= Assignment =
Transcribe the records below exactly as written, from the opening line through the line that contains "IC101 pin PD0: CN106/1 -> none".

(Extracted information Opens)

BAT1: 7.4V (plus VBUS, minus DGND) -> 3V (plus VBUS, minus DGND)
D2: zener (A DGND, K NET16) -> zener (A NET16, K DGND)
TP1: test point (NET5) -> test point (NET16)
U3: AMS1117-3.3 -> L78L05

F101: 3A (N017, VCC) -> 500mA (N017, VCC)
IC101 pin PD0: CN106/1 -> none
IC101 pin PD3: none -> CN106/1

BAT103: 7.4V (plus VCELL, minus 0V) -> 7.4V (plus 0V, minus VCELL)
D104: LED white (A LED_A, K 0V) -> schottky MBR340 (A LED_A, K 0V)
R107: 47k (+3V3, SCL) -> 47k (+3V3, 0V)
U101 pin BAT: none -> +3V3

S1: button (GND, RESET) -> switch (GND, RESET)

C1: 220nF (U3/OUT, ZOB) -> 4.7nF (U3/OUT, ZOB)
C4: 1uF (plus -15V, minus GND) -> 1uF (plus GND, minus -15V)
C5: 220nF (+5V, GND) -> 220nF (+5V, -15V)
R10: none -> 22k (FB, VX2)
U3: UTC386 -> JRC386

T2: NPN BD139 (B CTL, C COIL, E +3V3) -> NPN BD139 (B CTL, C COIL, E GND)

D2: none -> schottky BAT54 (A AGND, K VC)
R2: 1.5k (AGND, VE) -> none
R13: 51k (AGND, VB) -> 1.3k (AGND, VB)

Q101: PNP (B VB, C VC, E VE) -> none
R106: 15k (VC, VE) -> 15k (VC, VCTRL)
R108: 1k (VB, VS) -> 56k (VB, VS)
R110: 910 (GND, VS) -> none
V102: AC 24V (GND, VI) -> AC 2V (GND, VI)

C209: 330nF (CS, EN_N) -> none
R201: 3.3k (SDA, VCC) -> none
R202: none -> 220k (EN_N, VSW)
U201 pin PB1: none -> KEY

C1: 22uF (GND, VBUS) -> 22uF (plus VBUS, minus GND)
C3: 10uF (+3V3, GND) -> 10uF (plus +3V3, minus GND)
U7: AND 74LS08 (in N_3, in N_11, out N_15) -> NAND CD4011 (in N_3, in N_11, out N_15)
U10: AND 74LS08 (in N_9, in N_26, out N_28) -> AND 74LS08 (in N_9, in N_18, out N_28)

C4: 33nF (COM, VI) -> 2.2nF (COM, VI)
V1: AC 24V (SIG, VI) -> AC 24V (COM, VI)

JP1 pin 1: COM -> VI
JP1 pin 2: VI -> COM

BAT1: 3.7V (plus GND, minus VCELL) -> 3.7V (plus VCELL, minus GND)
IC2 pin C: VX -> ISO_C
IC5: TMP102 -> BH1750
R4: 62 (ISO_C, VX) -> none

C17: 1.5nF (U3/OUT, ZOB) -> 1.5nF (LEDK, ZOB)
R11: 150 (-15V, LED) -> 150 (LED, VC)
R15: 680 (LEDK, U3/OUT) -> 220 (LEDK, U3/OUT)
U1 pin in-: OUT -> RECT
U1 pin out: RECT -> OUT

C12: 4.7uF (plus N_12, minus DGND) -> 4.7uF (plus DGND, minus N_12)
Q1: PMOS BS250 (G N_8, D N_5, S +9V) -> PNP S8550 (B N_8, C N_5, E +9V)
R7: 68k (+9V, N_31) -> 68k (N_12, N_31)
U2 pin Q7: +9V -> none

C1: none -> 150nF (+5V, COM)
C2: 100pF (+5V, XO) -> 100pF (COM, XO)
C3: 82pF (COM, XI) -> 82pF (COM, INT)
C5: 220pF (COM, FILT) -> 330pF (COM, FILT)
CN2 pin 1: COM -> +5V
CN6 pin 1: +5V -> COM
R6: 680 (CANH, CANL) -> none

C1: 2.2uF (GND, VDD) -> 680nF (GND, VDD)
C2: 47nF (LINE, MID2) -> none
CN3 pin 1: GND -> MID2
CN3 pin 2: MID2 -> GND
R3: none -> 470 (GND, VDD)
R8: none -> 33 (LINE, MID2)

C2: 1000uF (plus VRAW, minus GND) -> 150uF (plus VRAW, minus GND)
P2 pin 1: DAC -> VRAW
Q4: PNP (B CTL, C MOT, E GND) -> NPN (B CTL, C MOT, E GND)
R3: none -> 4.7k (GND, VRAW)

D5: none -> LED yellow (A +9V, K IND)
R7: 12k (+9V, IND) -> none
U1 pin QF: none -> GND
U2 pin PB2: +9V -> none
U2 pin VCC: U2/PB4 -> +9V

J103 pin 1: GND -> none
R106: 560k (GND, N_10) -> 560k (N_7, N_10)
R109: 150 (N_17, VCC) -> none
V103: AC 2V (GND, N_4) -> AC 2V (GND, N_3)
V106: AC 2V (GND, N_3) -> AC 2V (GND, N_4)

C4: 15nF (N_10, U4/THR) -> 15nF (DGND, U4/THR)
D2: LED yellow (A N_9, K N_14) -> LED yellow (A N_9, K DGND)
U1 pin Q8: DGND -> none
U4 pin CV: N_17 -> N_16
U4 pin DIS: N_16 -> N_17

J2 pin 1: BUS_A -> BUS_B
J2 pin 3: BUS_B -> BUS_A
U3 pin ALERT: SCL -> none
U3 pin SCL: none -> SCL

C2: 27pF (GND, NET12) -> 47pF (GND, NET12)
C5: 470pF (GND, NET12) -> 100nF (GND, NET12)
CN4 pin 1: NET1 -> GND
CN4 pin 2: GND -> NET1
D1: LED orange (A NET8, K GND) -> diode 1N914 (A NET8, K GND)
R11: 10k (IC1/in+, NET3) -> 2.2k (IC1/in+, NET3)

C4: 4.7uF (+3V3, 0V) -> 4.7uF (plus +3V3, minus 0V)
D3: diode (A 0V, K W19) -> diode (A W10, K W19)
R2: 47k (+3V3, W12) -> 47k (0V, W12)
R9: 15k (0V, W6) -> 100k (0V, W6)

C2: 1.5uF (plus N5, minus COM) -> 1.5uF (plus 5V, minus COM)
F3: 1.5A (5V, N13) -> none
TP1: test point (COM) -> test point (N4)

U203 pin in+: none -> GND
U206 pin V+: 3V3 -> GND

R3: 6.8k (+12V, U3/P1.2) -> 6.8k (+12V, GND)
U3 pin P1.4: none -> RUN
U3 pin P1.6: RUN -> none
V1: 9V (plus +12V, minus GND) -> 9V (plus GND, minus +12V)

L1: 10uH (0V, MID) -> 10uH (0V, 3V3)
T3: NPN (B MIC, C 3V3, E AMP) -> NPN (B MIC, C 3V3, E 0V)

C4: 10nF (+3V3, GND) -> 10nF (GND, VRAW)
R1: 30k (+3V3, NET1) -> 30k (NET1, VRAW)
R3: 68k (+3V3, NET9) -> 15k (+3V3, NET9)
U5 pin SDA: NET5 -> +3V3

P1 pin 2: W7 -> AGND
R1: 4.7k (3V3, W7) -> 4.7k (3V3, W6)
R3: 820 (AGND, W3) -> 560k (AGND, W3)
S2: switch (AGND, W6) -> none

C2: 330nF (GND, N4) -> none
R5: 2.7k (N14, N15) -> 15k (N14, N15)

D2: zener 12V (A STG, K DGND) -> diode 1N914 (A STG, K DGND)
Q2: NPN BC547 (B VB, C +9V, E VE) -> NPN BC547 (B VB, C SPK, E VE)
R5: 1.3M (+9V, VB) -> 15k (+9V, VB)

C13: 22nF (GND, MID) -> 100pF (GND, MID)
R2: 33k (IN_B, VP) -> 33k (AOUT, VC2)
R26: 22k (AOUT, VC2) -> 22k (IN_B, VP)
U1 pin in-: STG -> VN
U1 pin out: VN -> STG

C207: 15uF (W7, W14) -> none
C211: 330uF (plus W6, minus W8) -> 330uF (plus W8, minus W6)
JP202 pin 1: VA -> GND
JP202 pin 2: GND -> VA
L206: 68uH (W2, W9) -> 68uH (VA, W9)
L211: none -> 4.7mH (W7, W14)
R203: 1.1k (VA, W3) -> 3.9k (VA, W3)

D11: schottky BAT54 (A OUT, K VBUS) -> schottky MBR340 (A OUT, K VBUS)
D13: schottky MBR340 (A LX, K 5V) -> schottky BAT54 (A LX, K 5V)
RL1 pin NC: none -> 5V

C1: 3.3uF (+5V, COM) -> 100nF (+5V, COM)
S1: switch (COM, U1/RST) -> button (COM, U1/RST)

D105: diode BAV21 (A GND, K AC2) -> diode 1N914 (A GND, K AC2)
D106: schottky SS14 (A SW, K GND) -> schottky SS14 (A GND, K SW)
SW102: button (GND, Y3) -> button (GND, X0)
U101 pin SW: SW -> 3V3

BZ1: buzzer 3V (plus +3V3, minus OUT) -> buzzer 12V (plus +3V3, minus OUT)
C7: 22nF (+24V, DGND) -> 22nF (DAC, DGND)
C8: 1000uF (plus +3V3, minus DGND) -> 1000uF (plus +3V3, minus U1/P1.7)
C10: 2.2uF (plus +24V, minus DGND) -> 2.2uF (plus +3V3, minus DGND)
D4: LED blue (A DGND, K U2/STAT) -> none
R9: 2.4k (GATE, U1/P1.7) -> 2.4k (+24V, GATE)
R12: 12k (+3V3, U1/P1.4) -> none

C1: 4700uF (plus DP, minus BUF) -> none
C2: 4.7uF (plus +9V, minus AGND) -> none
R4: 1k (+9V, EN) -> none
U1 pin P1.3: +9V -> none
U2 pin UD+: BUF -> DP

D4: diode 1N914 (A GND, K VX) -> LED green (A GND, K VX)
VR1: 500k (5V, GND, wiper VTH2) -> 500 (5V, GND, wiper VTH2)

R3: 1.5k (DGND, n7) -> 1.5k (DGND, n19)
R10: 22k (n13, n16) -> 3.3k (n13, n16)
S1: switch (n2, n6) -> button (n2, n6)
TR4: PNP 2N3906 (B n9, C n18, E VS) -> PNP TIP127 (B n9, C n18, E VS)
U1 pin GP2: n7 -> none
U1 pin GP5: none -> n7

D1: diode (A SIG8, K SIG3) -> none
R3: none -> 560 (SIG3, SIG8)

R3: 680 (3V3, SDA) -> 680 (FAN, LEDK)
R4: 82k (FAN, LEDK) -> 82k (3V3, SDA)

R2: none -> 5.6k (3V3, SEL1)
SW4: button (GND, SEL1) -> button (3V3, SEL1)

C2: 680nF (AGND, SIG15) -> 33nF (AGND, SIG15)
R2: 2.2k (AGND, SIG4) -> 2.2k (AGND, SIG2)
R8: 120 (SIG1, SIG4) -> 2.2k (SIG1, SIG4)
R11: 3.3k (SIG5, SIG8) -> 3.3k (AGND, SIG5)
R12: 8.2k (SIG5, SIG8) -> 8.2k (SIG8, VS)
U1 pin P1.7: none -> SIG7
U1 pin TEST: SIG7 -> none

(Extracted information Closes)

= Reply =
BAT1: 7.4V (plus VBUS, minus DGND) -> 3V (plus VBUS, minus DGND)
D2: zener (A DGND, K NET16) -> zener (A NET16, K DGND)
TP1: test point (NET5) -> test point (NET16)
U3: AMS1117-3.3 -> L78L05

F101: 3A (N017, VCC) -> 500mA (N017, VCC)
IC101 pin PD0: CN106/1 -> none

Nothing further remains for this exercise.